BEGIN
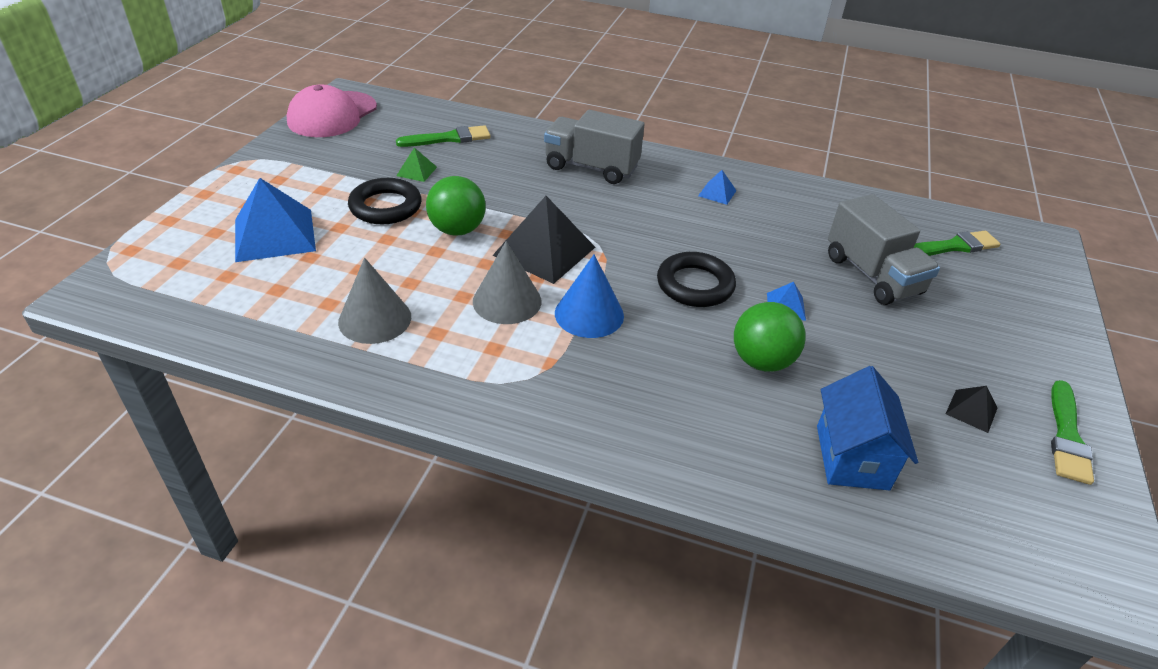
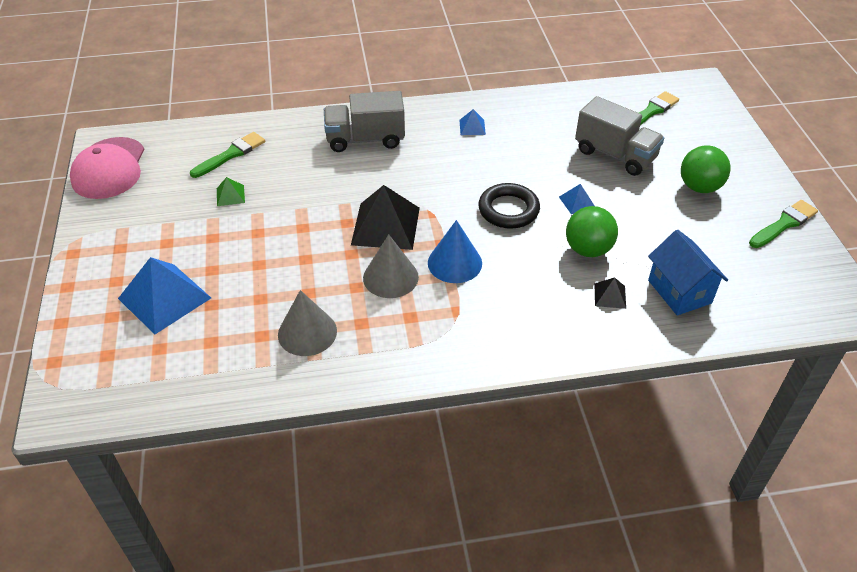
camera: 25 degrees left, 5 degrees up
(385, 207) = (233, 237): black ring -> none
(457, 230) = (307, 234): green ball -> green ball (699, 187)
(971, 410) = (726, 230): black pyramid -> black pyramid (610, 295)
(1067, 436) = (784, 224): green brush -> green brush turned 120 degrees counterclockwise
END
Provide solely the number of lines in the listing that contain "degrees".

*Problem solution*. 2